• [WHAT YOU HAVE TO DO] Below are some records; give them all again exactly, but not the pictures.

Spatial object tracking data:
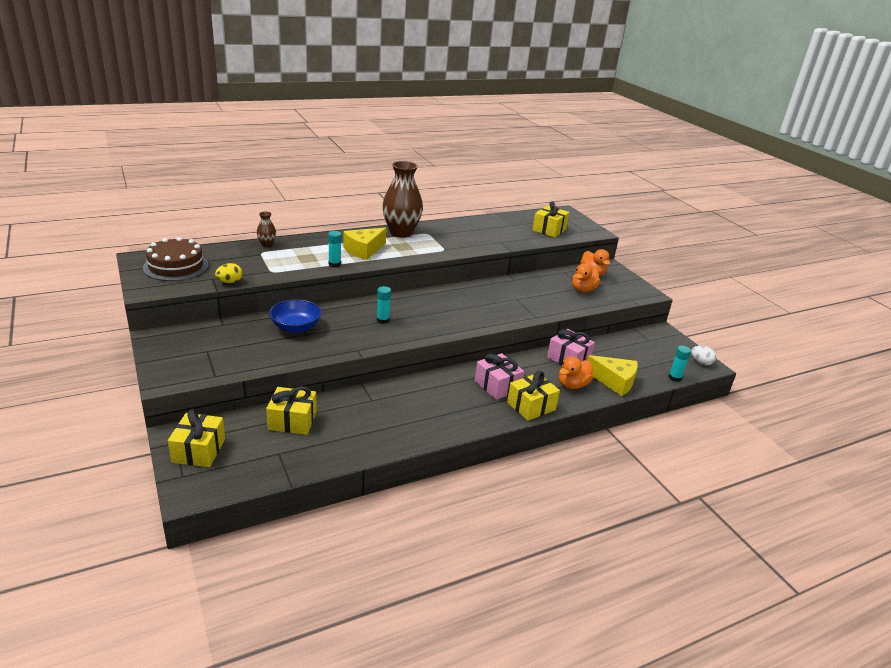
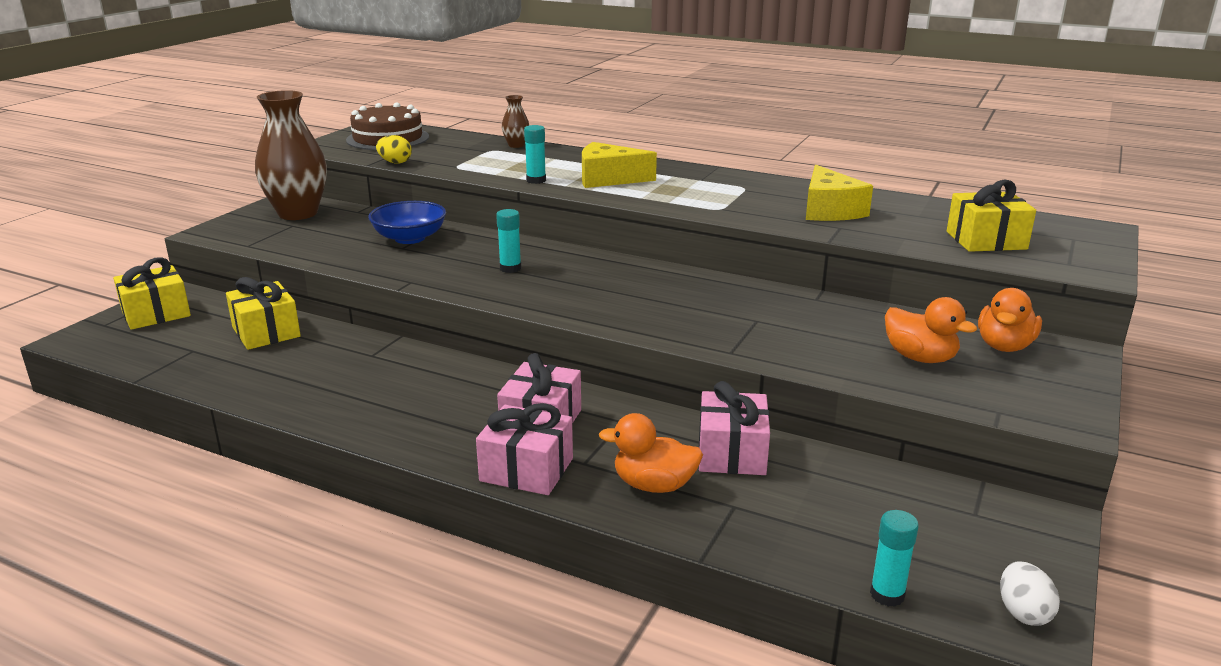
camera: 55 degrees right, 5 degrees down
(401, 233) = (707, 177): brown vase -> brown vase (298, 213)
(531, 406) = (526, 469): yellow gift -> pink gift
(583, 290) = (920, 358): orange duck -> orange duck turned 135 degrees counterclockwise
(614, 381) = (741, 524): yellow cheese -> yellow cheese (829, 210)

• [EXPECTED OUTPUT]
camera: 55 degrees right, 5 degrees down
(401, 233) = (707, 177): brown vase -> brown vase (298, 213)
(531, 406) = (526, 469): yellow gift -> pink gift
(583, 290) = (920, 358): orange duck -> orange duck turned 135 degrees counterclockwise
(614, 381) = (741, 524): yellow cheese -> yellow cheese (829, 210)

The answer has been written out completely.